■ **What you need to do**
The entries are to be reproduced word for word, with all images left out.

■ **Extracted records**
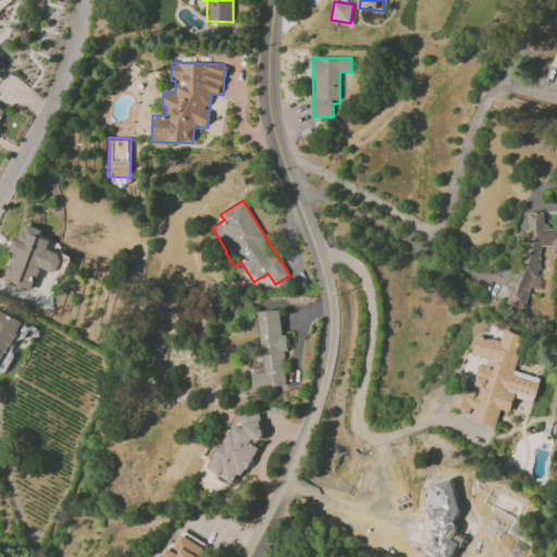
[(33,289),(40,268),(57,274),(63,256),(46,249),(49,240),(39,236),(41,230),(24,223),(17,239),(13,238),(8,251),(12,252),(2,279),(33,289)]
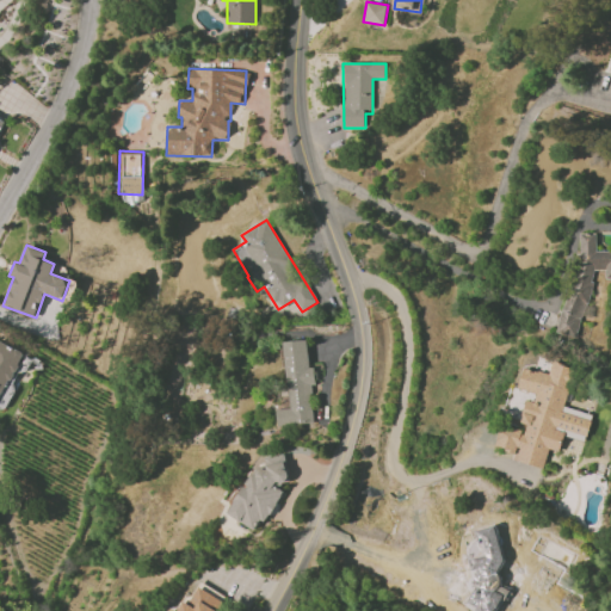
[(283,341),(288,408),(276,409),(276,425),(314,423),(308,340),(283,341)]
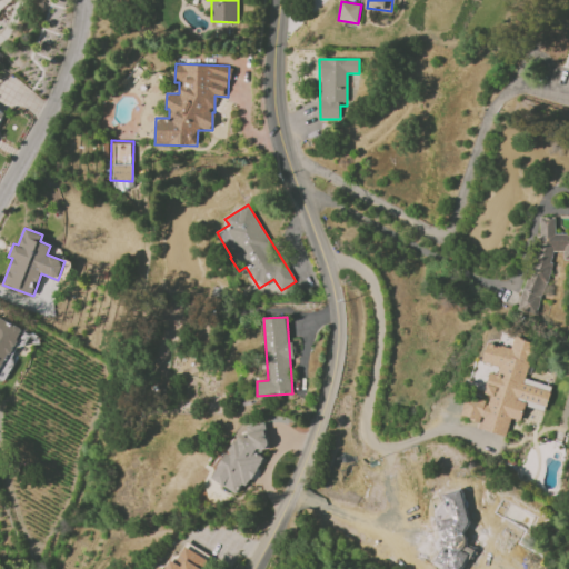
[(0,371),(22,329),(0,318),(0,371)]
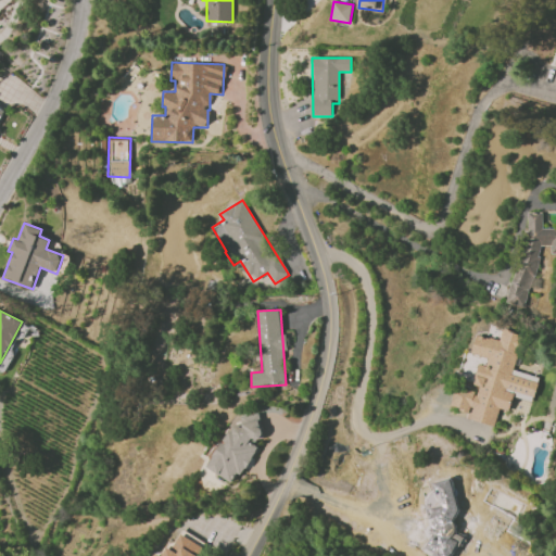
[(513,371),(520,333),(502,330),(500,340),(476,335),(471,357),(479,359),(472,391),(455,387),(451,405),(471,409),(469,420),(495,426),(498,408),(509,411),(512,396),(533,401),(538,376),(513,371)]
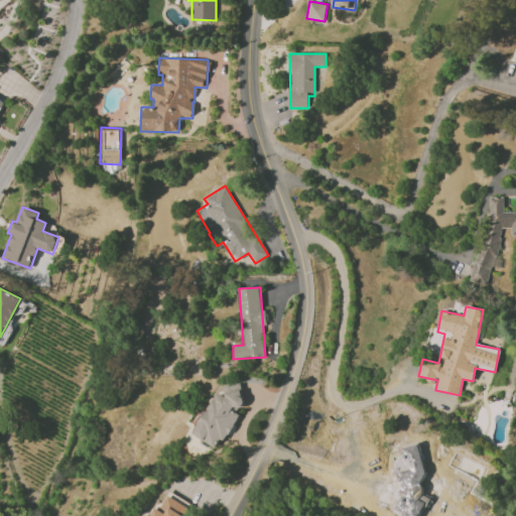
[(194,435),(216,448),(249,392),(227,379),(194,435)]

■ **Task solution**
[(33,289),(40,268),(57,274),(63,256),(46,249),(49,240),(39,236),(41,230),(24,223),(17,239),(13,238),(8,251),(12,252),(2,279),(33,289)]
[(283,341),(288,408),(276,409),(276,425),(314,423),(308,340),(283,341)]
[(0,371),(22,329),(0,318),(0,371)]
[(513,371),(520,333),(502,330),(500,340),(476,335),(471,357),(479,359),(472,391),(455,387),(451,405),(471,409),(469,420),(495,426),(498,408),(509,411),(512,396),(533,401),(538,376),(513,371)]
[(194,435),(216,448),(249,392),(227,379),(194,435)]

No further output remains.